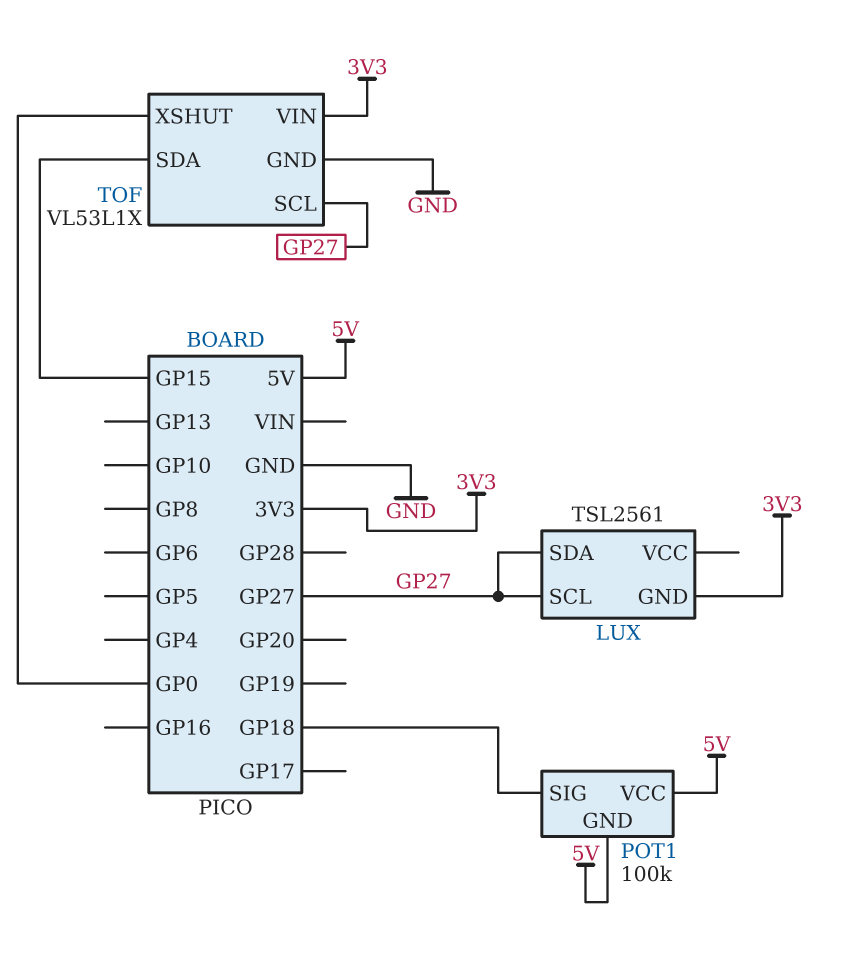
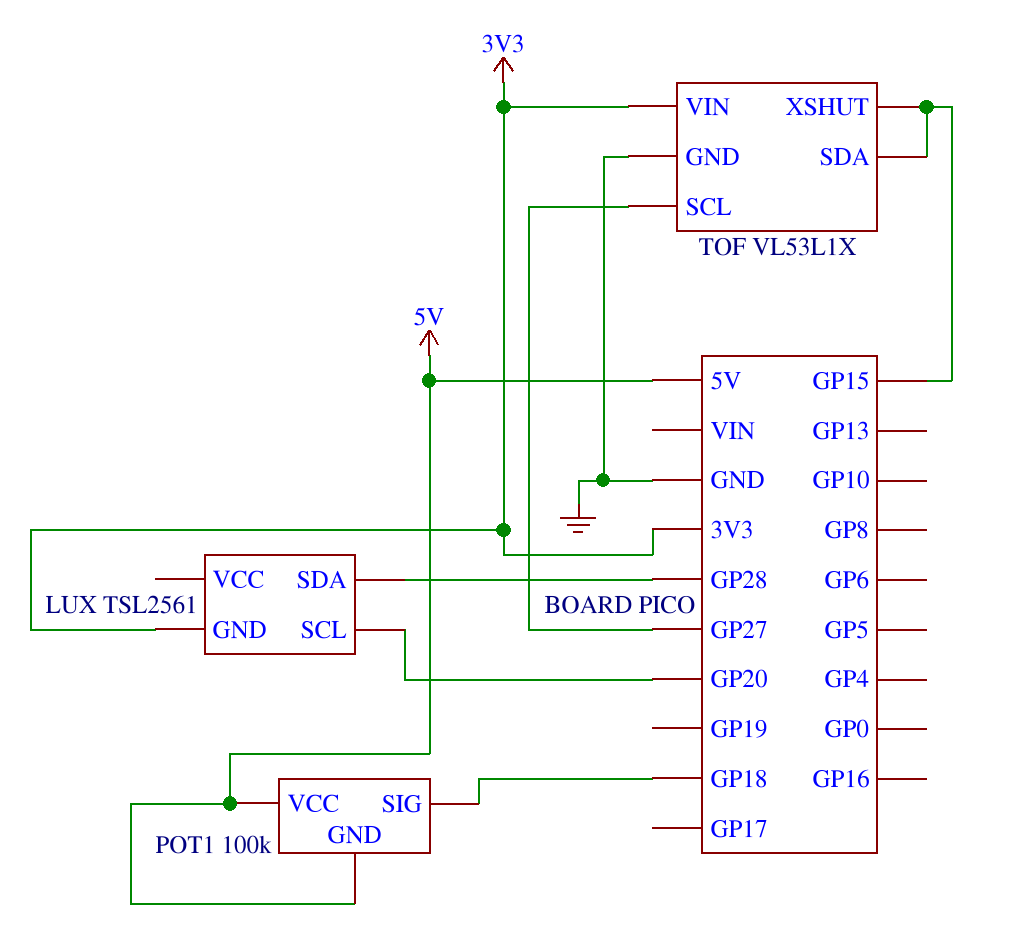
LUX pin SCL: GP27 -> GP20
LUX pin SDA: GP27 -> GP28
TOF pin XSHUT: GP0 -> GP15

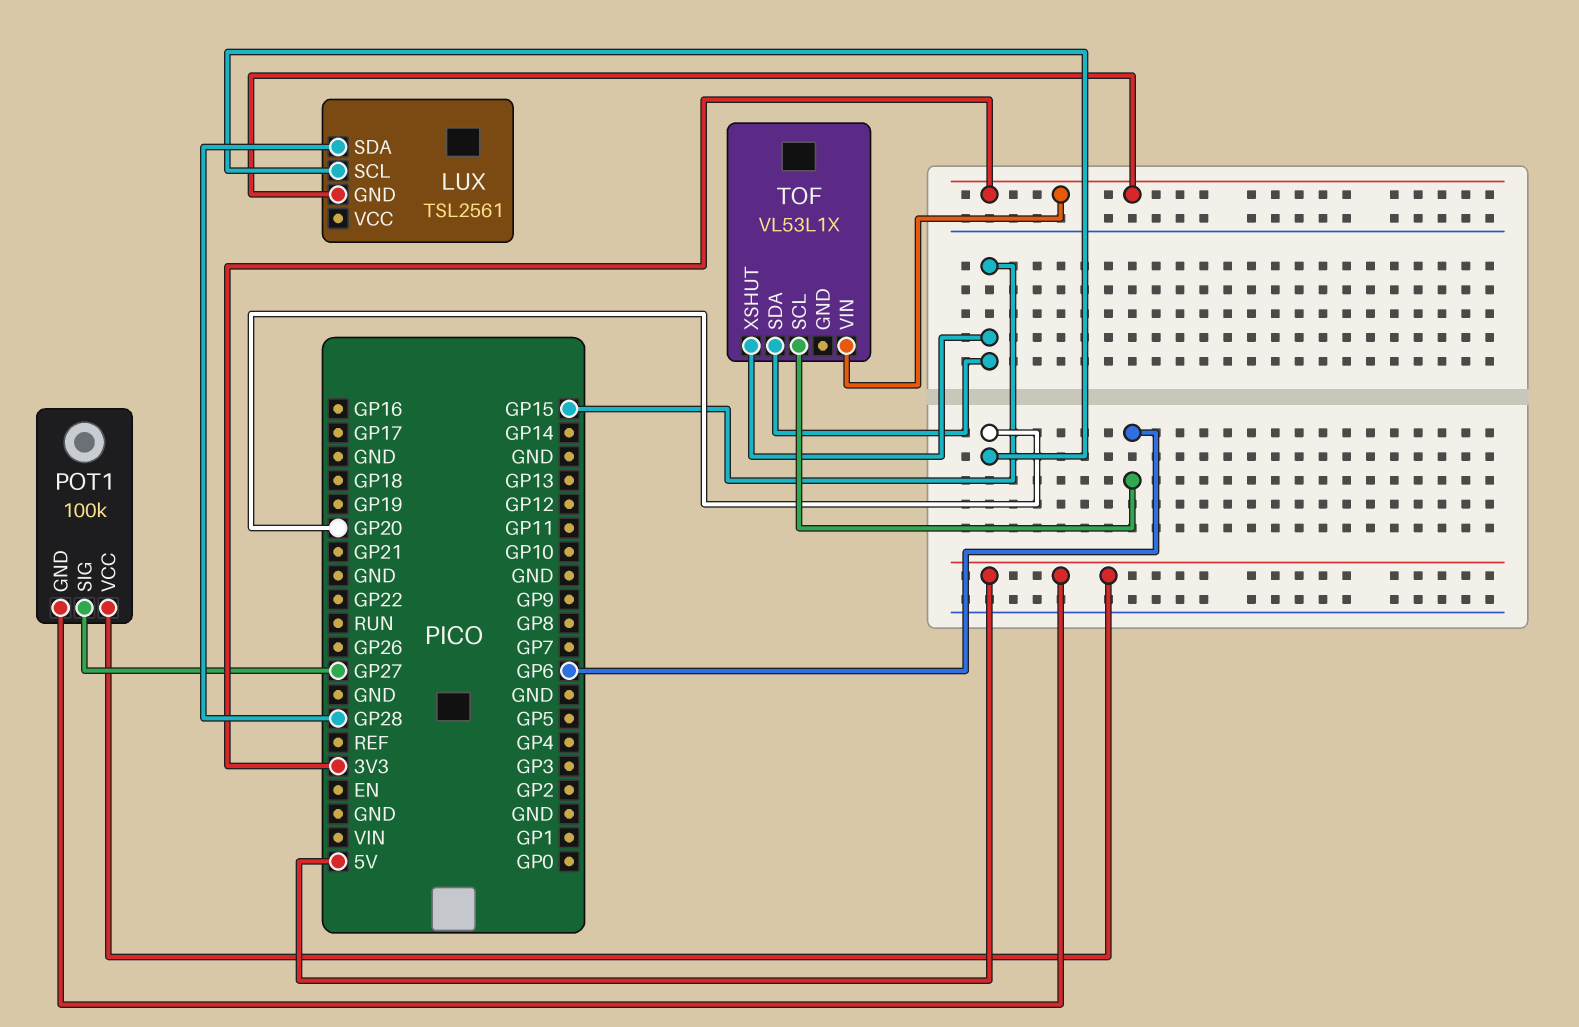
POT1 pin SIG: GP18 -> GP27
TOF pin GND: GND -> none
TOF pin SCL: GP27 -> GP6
--
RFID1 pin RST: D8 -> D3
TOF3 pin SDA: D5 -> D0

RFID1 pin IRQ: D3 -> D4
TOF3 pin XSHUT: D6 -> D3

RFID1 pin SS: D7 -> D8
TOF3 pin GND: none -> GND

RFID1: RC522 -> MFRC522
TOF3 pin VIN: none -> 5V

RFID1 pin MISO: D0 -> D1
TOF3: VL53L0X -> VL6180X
--
● ABOUT THIS TASK
With pictures excluded, reproduce exactly the lines above from the one containing "LUX pin SDA: GP27 -> GP28" down to the one containing "TOF pin SCL: GP27 -> GP6", those two included.

● ANSWER FOR THIS EXERCISE
LUX pin SDA: GP27 -> GP28
TOF pin XSHUT: GP0 -> GP15

POT1 pin SIG: GP18 -> GP27
TOF pin GND: GND -> none
TOF pin SCL: GP27 -> GP6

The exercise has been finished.